§ WHAT YOU HAVE TO DO: Below are records; copy every line in them that holds the word "none".

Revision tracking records
○ ○ ○ ○ ○ ○ ○
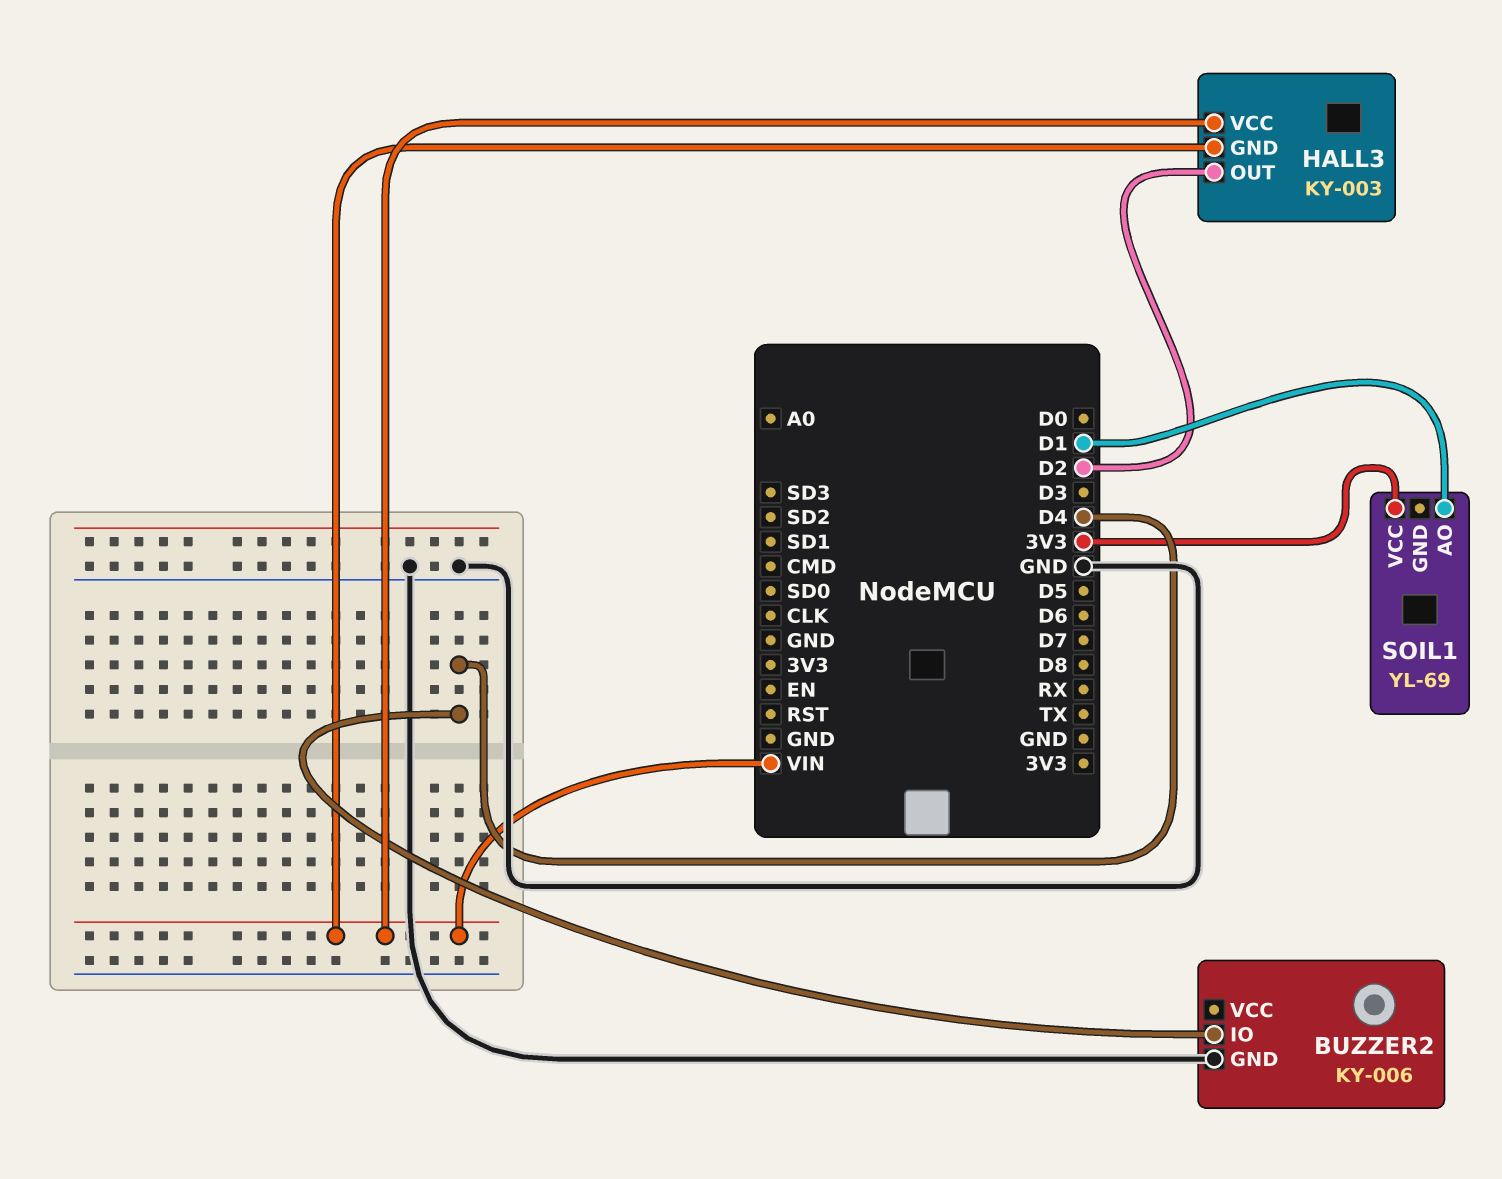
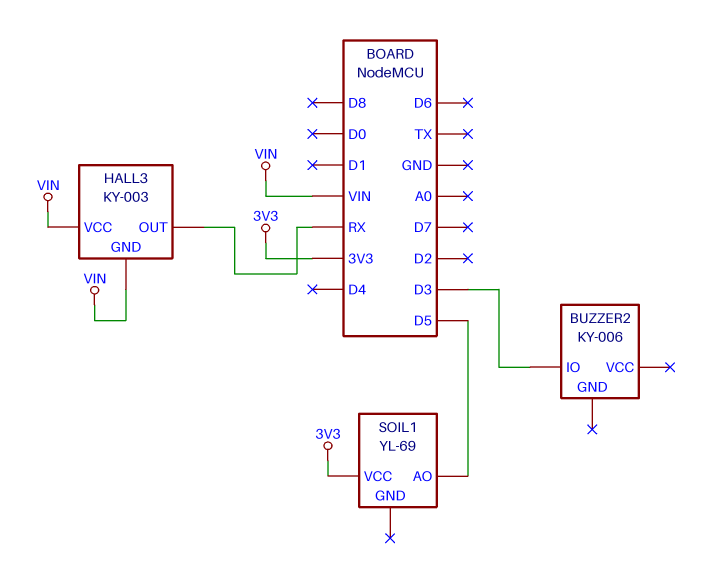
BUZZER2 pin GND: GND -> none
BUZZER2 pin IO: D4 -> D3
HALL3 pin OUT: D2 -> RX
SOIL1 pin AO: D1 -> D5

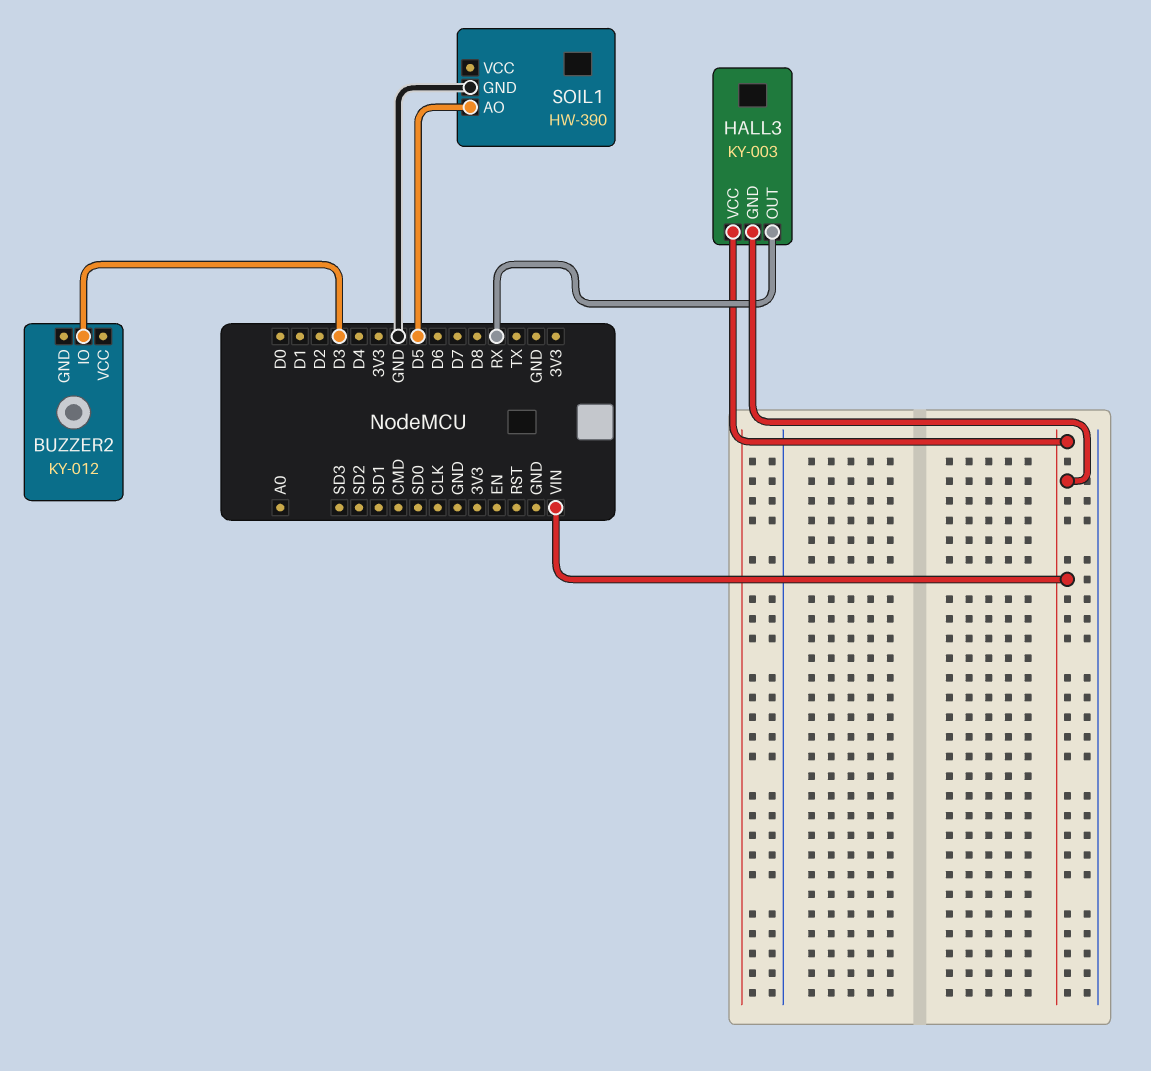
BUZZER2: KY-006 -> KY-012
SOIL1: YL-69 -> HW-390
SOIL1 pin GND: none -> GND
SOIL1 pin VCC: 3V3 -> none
○ ○ ○ ○ ○ ○ ○
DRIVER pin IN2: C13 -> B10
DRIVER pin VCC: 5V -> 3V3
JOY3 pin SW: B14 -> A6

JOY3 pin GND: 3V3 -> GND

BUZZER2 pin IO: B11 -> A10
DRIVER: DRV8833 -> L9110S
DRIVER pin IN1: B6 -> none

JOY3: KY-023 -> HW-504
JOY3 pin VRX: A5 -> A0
○ ○ ○ ○ ○ ○ ○
§ ANSWER FOR THIS EXERCISE:
BUZZER2 pin GND: GND -> none
SOIL1 pin GND: none -> GND
SOIL1 pin VCC: 3V3 -> none
DRIVER pin IN1: B6 -> none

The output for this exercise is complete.